[About this task] Using the records below, quote only the span that opens with the line containing "[263, 117, 345, 179]" and closes with the line containing "[564, 333, 603, 371] (first image)", exactly and inclusively.

[Data provided]
Content starts

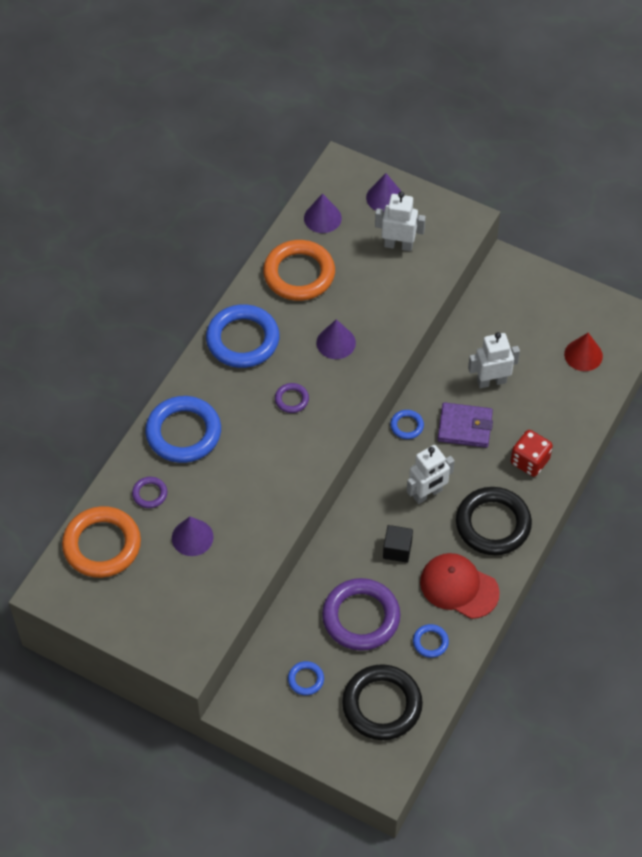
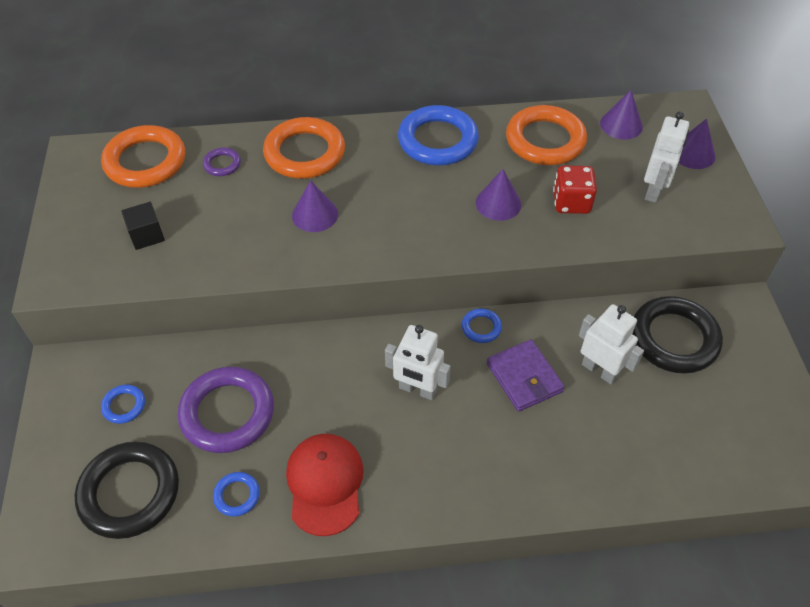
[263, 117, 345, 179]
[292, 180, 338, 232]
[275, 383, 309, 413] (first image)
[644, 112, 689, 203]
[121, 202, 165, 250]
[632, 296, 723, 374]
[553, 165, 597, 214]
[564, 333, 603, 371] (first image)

Content ends
Content starts

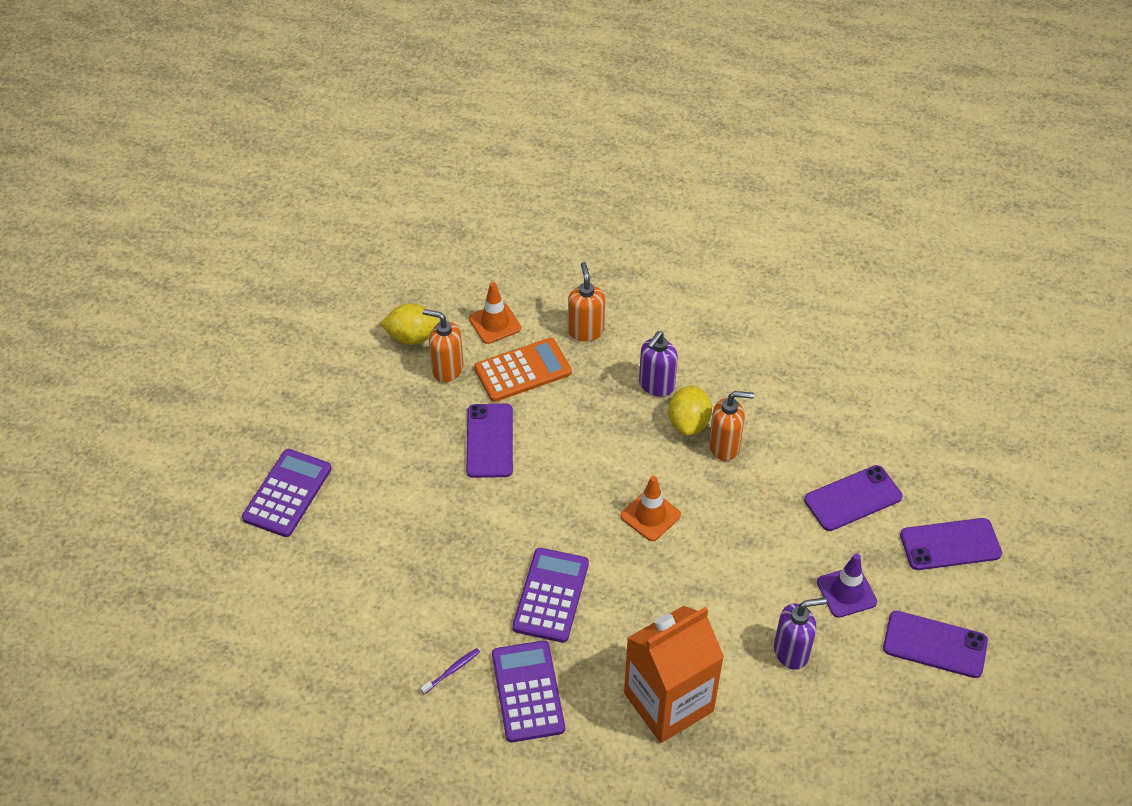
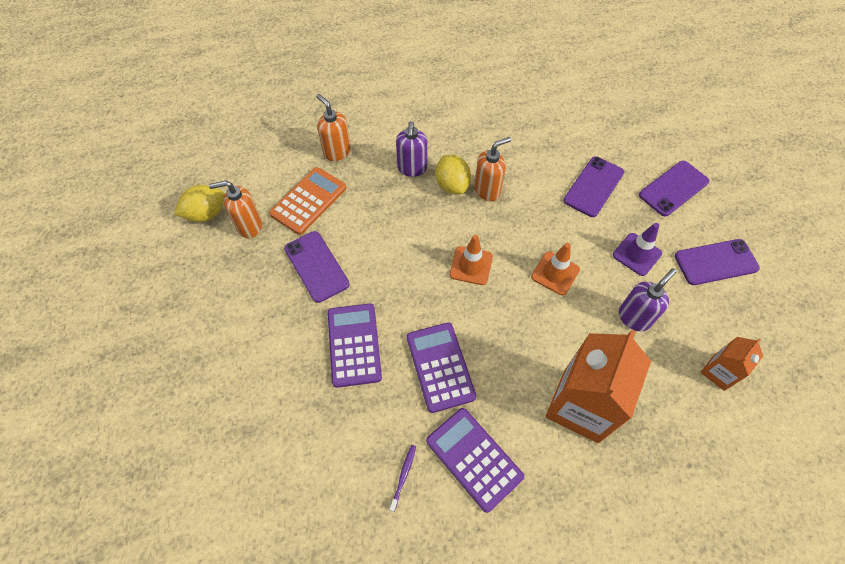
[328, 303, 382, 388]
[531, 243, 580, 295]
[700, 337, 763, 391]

Content ends
Content starts

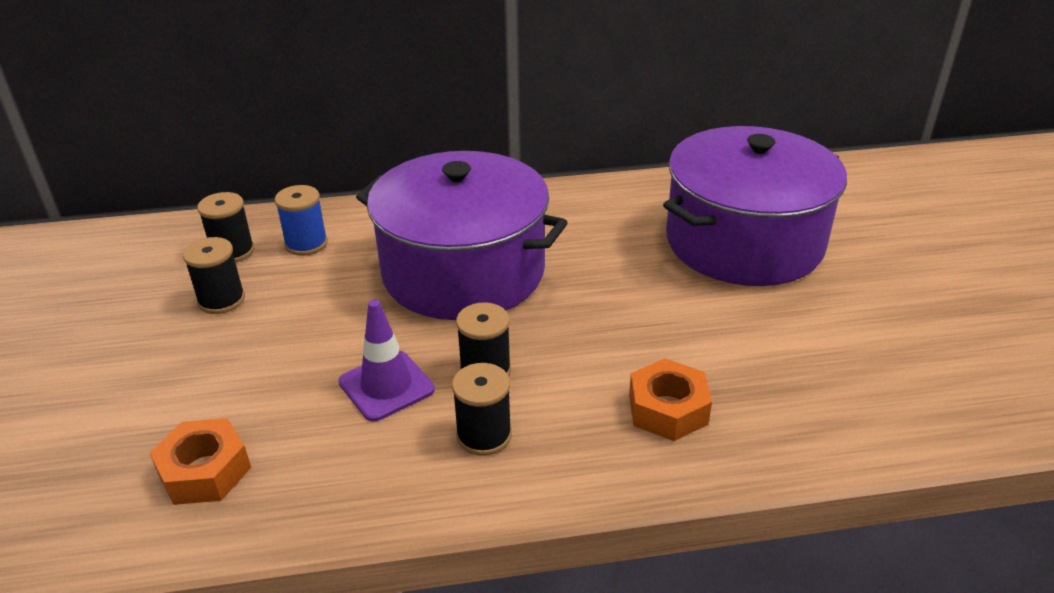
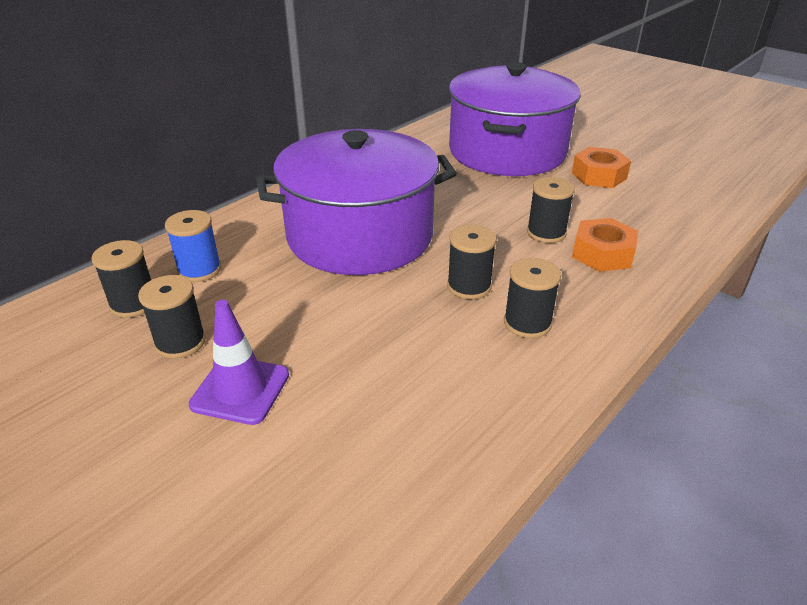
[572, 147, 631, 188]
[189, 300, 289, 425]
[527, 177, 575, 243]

Content ends

[Your solution]
[263, 117, 345, 179]
[292, 180, 338, 232]
[275, 383, 309, 413] (first image)
[644, 112, 689, 203]
[121, 202, 165, 250]
[632, 296, 723, 374]
[553, 165, 597, 214]
[564, 333, 603, 371] (first image)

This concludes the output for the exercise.